[Object state change records]
—————

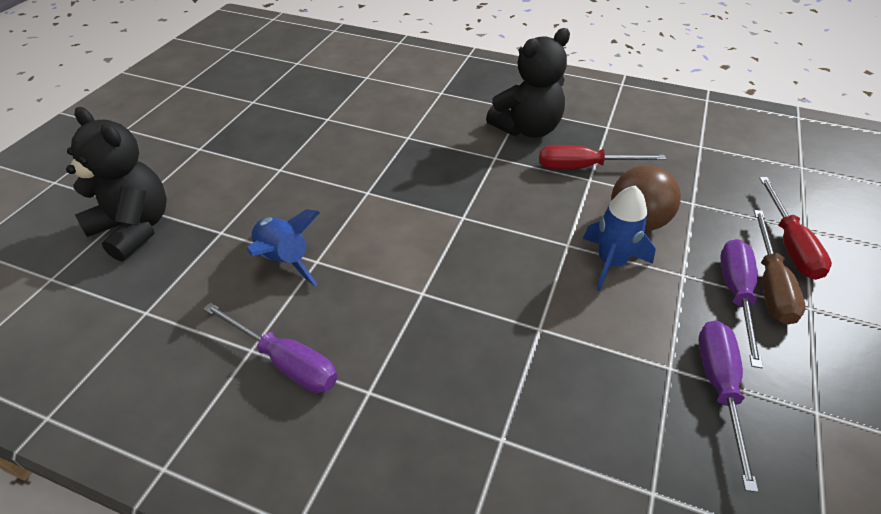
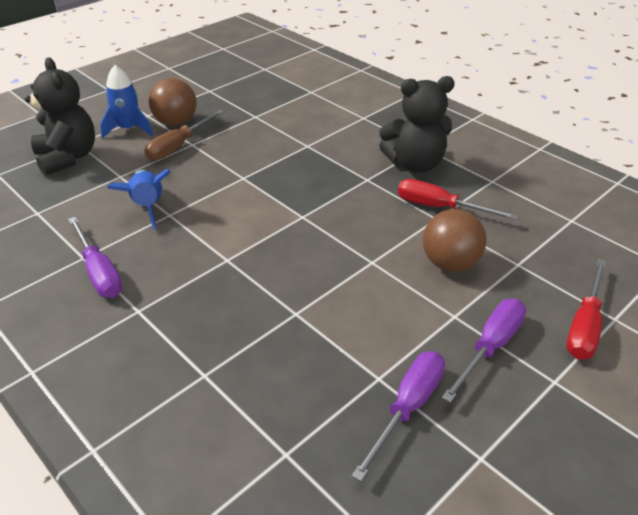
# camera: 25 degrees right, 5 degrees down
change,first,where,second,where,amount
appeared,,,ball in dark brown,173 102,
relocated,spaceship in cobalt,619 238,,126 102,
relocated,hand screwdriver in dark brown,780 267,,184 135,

—————

* **Requirement**: Return every entry above exactly as written, with no pictures included.

* **Your response**:
# camera: 25 degrees right, 5 degrees down
change,first,where,second,where,amount
appeared,,,ball in dark brown,173 102,
relocated,spaceship in cobalt,619 238,,126 102,
relocated,hand screwdriver in dark brown,780 267,,184 135,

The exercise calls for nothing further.